■ Provided records:
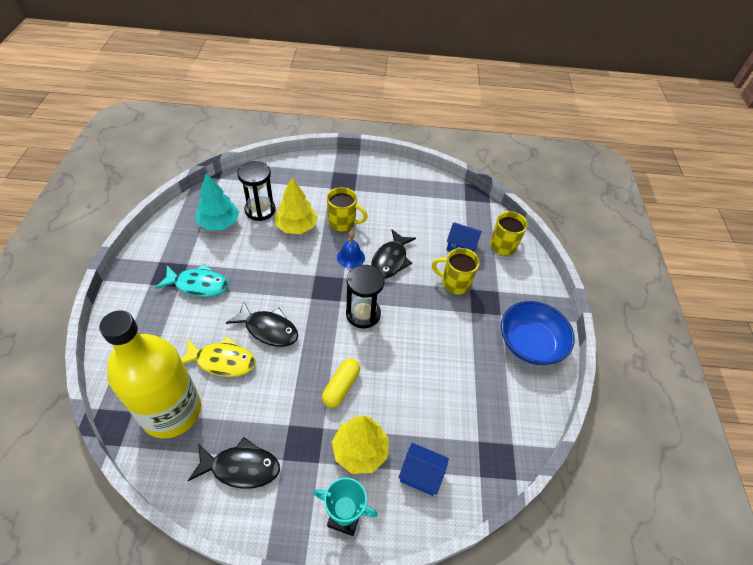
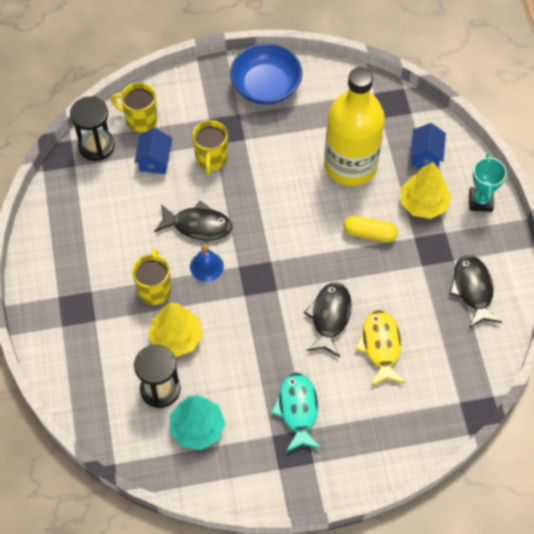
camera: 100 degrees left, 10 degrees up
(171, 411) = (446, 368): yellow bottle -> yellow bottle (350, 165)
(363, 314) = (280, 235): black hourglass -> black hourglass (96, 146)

==

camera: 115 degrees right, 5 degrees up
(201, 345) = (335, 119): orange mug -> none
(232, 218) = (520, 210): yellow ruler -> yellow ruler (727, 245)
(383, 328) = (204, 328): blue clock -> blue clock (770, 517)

--

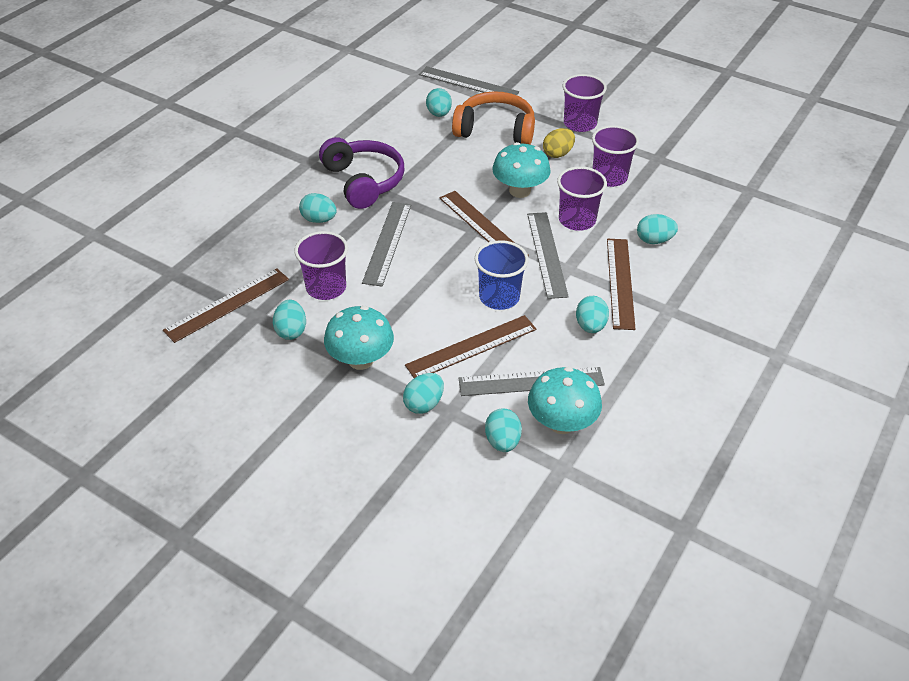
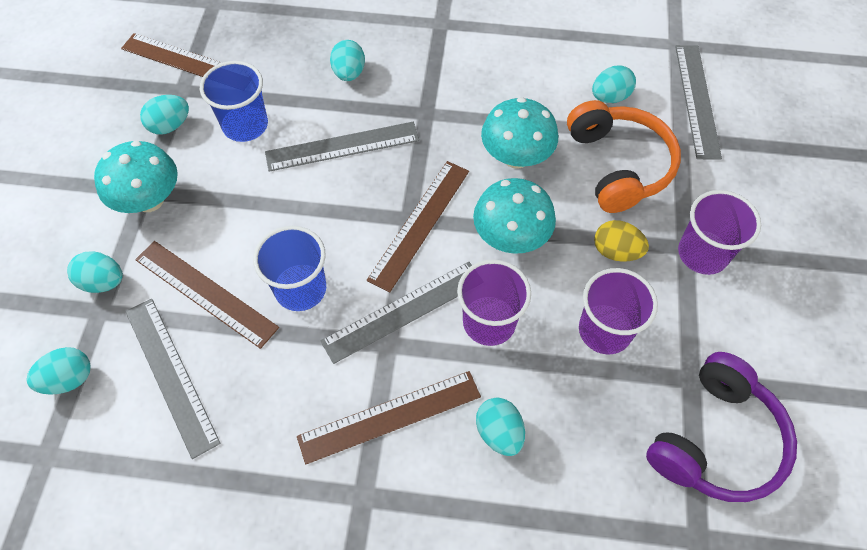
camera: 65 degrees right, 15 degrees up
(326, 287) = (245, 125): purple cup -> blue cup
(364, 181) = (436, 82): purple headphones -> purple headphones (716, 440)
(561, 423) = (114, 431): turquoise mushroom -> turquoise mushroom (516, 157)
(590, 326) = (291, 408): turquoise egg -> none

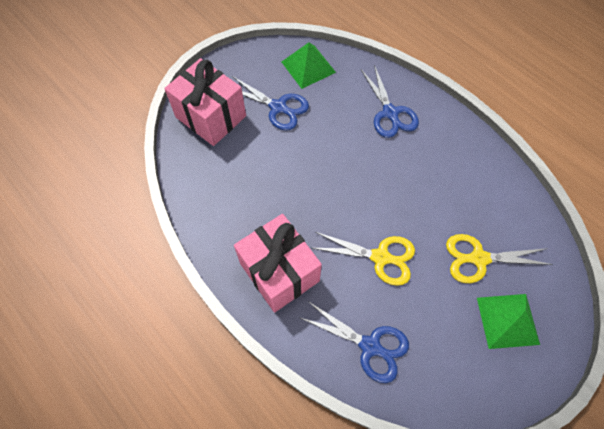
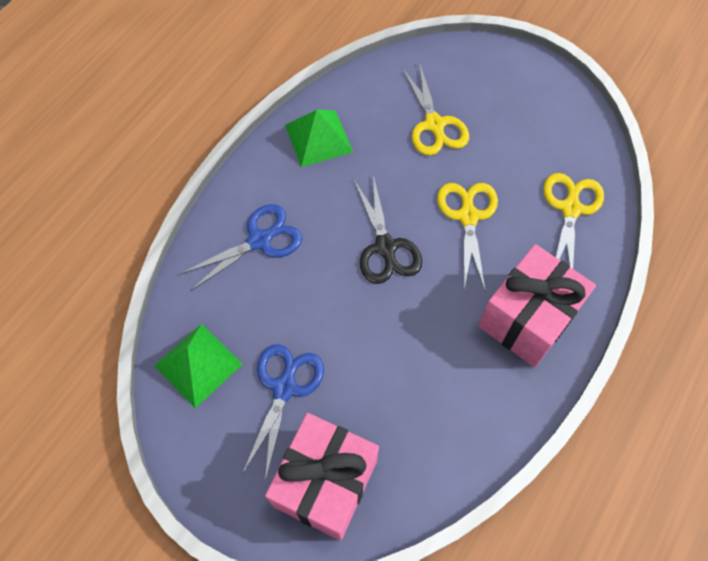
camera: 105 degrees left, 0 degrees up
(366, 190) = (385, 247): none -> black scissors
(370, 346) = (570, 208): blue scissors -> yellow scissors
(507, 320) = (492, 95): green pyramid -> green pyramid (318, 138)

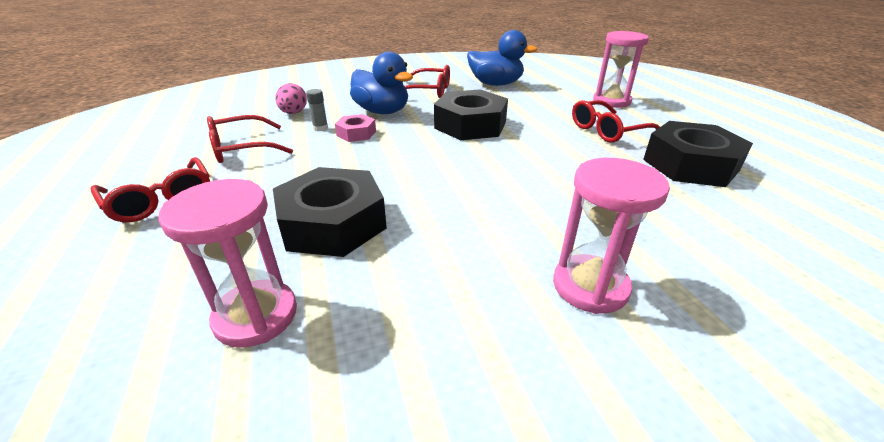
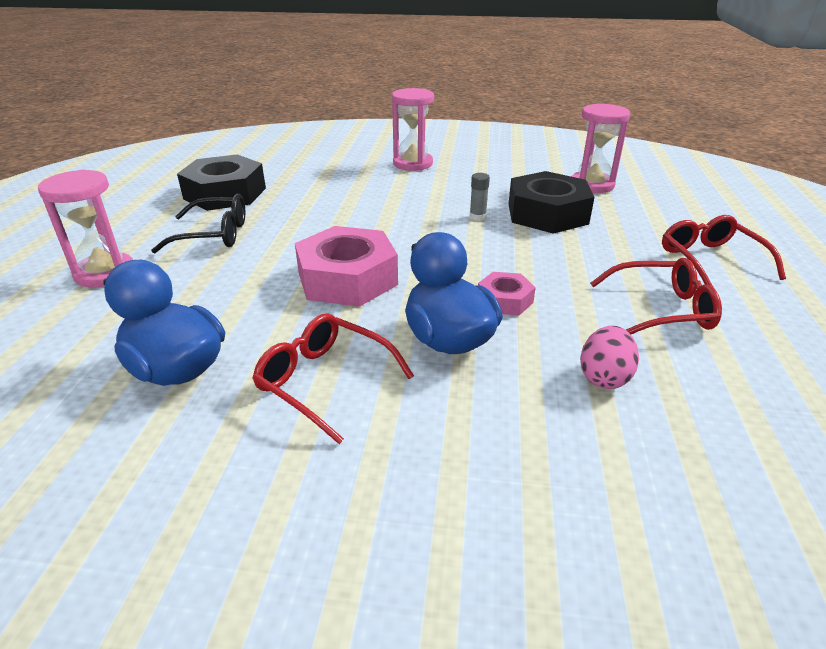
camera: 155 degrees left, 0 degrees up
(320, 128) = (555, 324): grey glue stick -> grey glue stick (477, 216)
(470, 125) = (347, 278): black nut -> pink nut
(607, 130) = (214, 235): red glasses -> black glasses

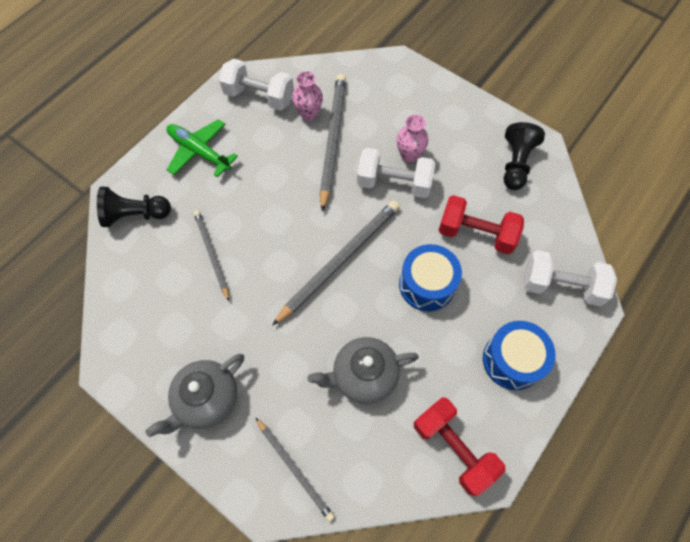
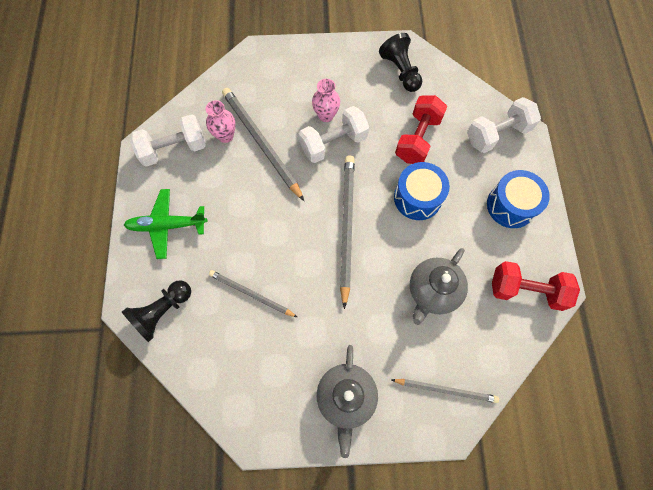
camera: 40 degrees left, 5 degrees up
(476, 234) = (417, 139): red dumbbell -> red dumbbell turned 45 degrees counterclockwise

■ Your objective: Repeat exactly the stretch of the listing above that starts with the line holding "(590, 326) = (291, 408): turquoise" and finishes with the line holding "camera: 155 degrees left, 0 degrees up", both included. Skip every picture.

■ Expected answer:
(590, 326) = (291, 408): turquoise egg -> none

camera: 105 degrees left, 0 degrees up
(366, 190) = (385, 247): none -> black scissors
(370, 346) = (570, 208): blue scissors -> yellow scissors
(507, 320) = (492, 95): green pyramid -> green pyramid (318, 138)

camera: 155 degrees left, 0 degrees up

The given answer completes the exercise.